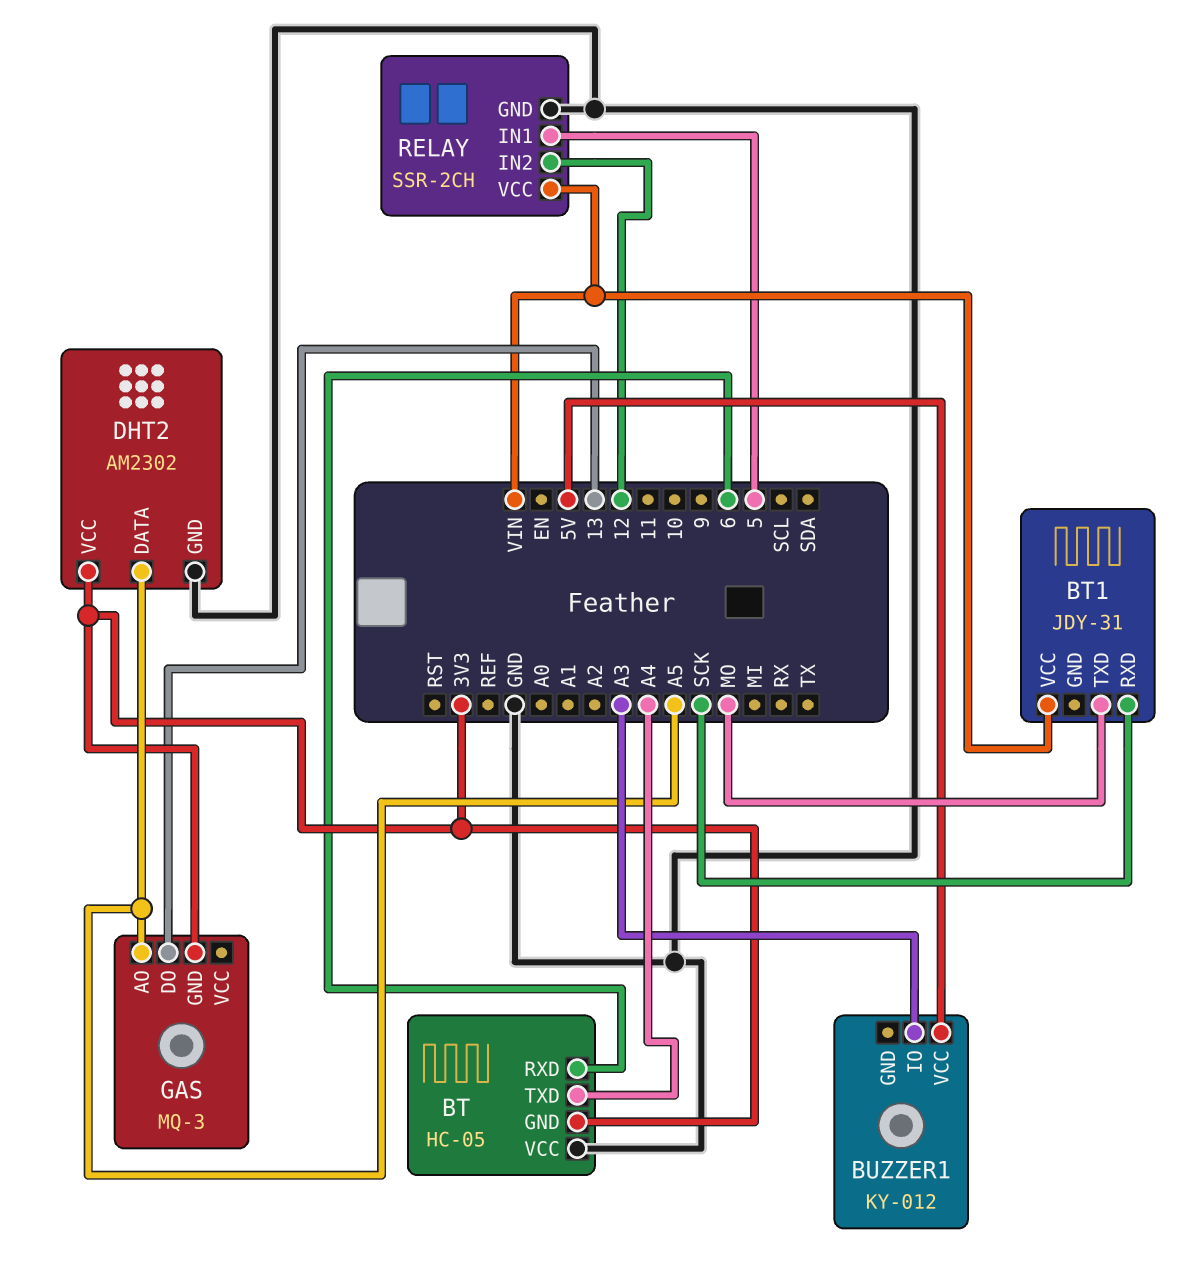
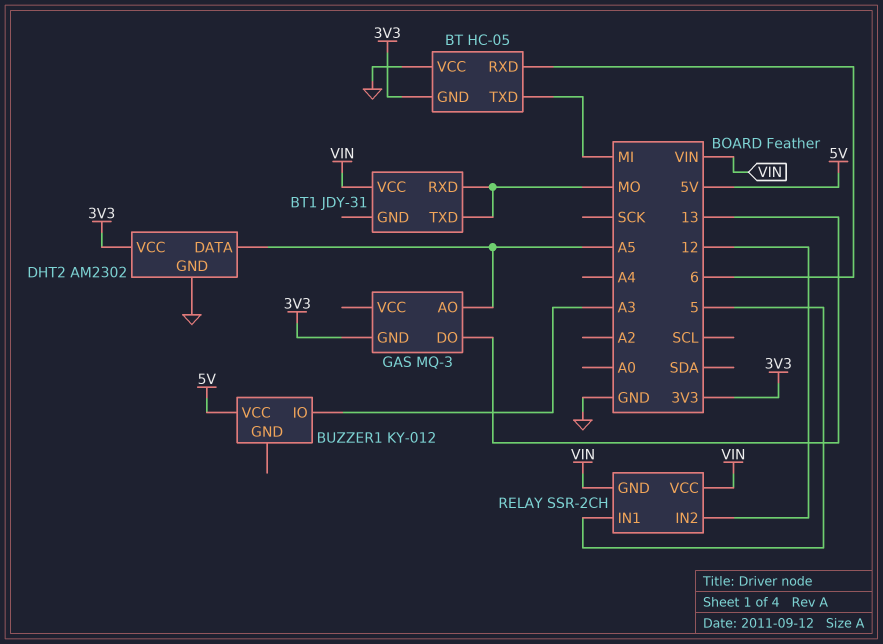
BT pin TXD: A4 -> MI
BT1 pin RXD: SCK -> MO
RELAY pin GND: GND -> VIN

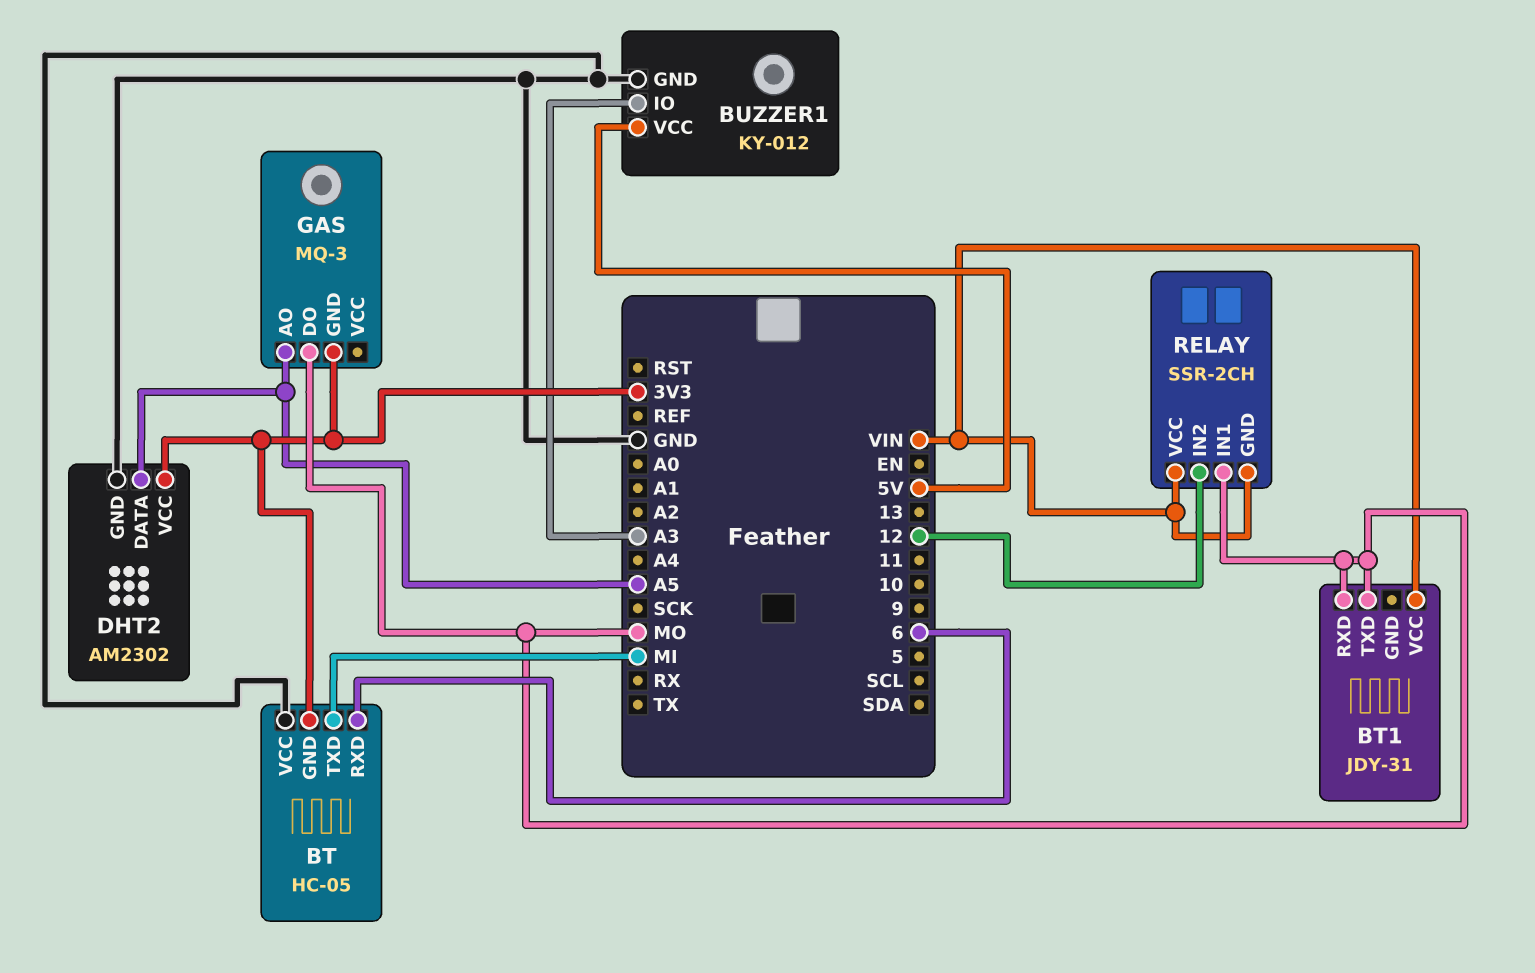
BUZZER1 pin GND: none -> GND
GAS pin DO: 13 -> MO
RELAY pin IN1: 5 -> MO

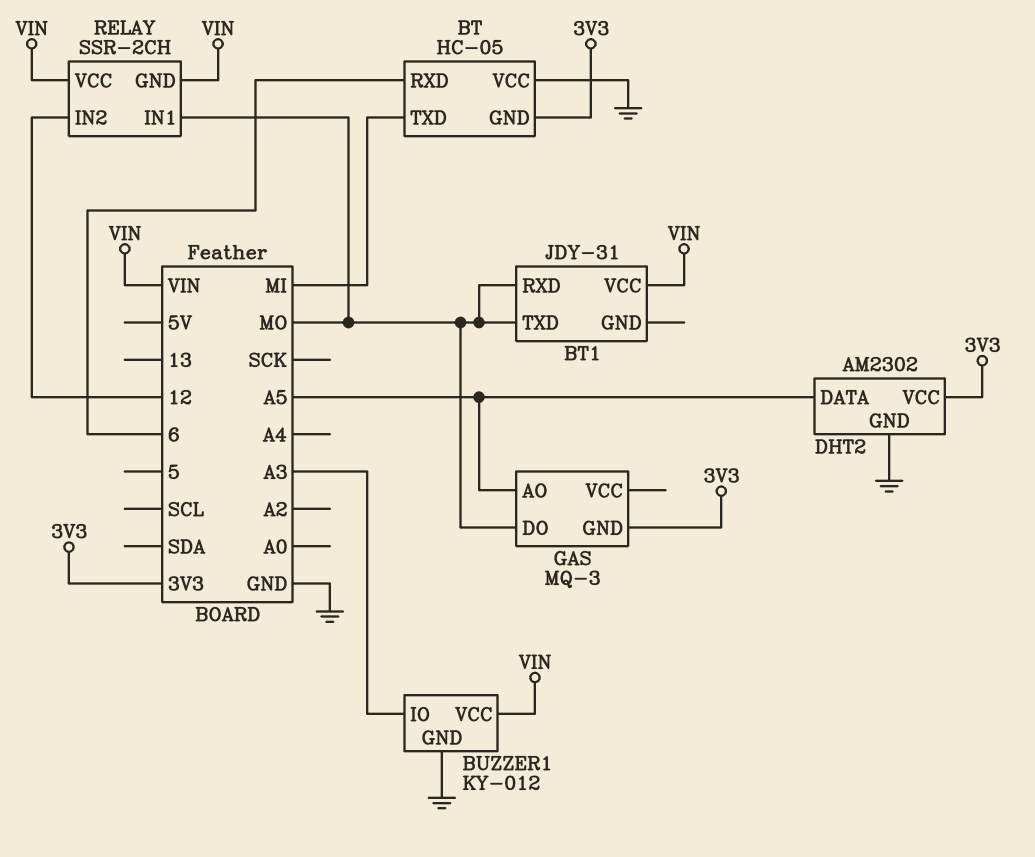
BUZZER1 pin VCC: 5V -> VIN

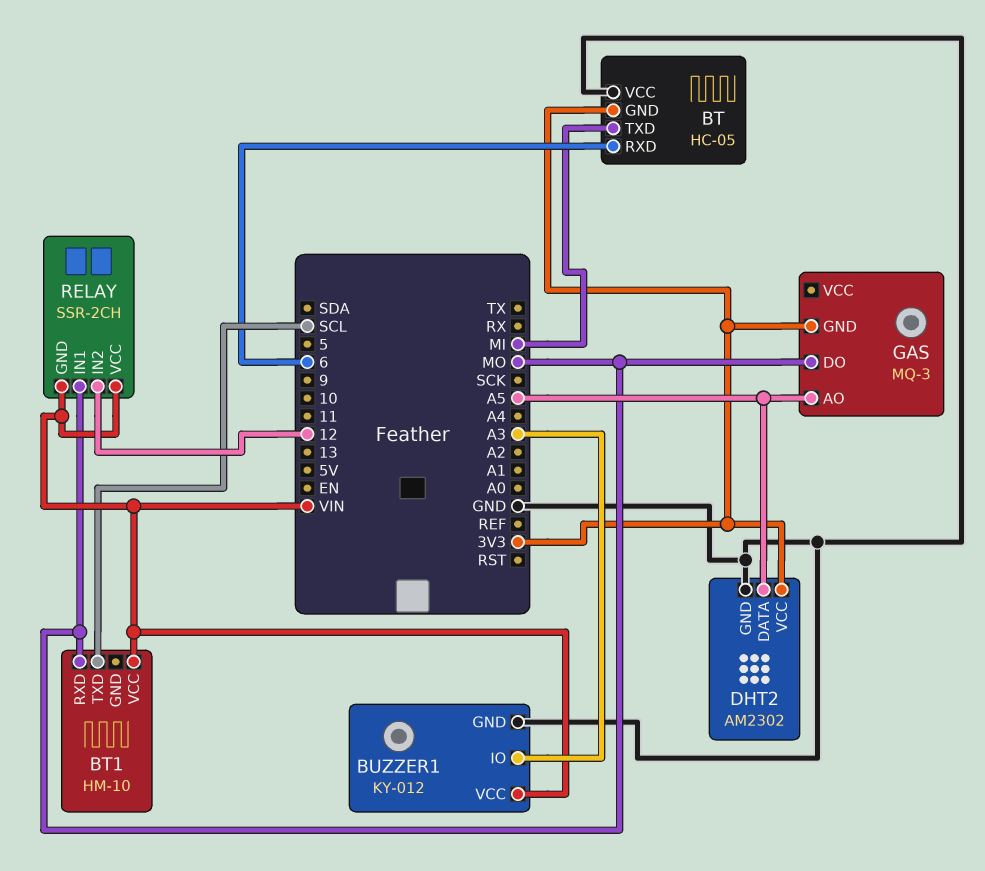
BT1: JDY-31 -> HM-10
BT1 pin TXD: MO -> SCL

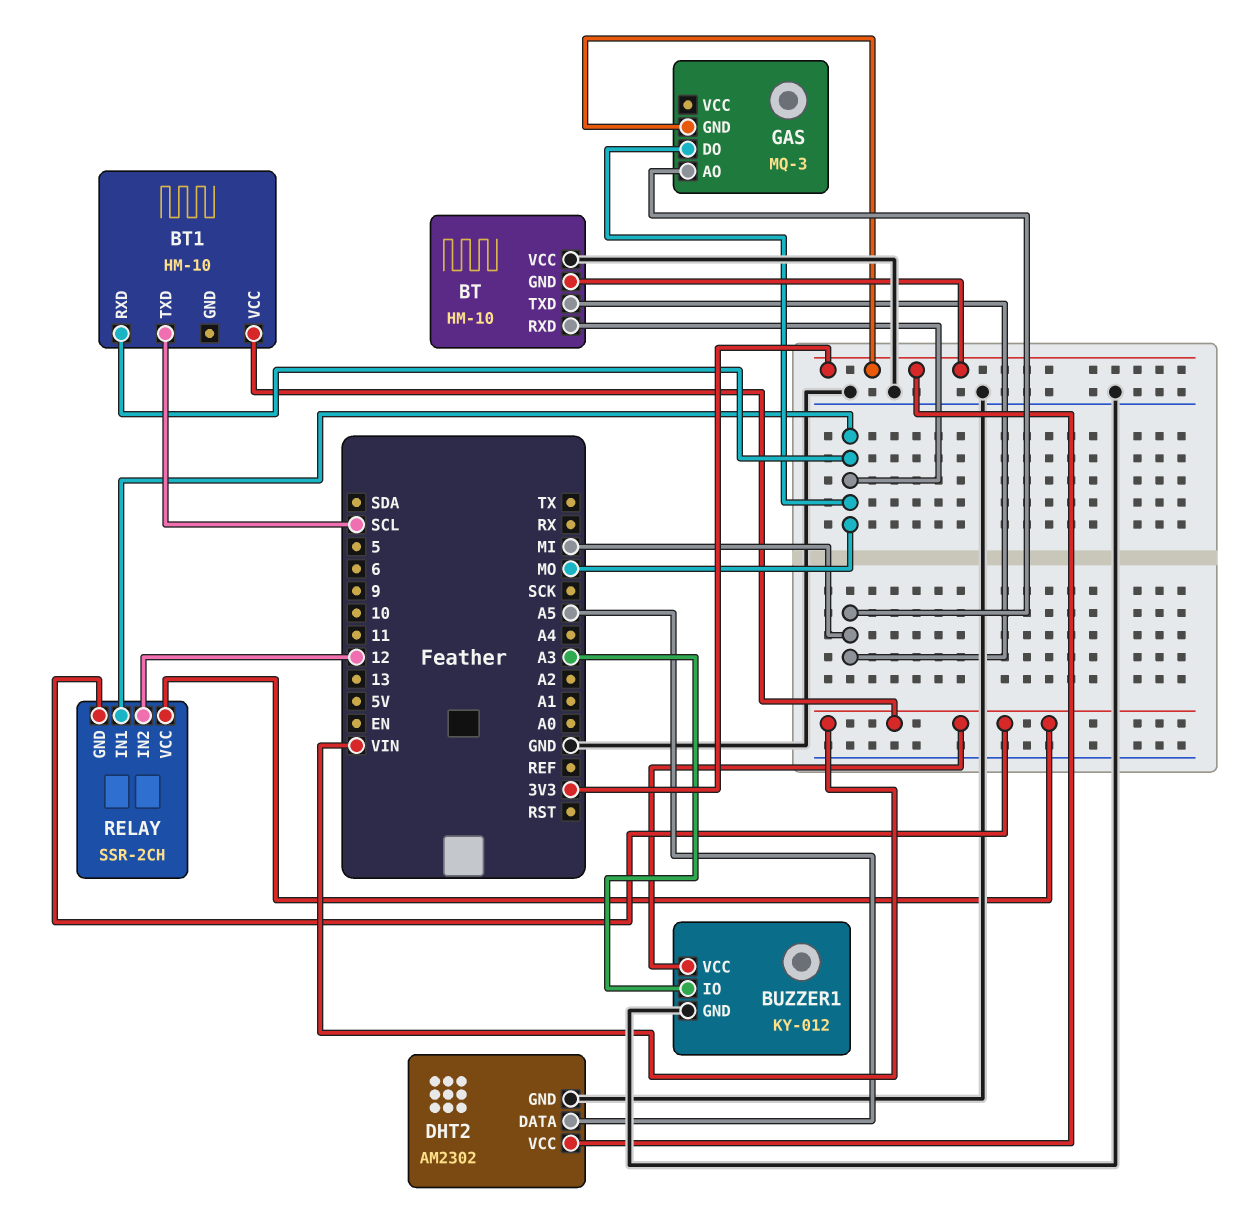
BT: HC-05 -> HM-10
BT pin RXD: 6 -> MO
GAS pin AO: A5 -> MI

------------------------------------------------------------

### DESCRIPTION OF THE TASK:
Please copy exactly the lines from the one containing "GAS pin DO: 13 -> MO" through the last line of the records, both ends included, and leave out any pictures.

### RESPONSE AREA:
GAS pin DO: 13 -> MO
RELAY pin IN1: 5 -> MO

BUZZER1 pin VCC: 5V -> VIN

BT1: JDY-31 -> HM-10
BT1 pin TXD: MO -> SCL

BT: HC-05 -> HM-10
BT pin RXD: 6 -> MO
GAS pin AO: A5 -> MI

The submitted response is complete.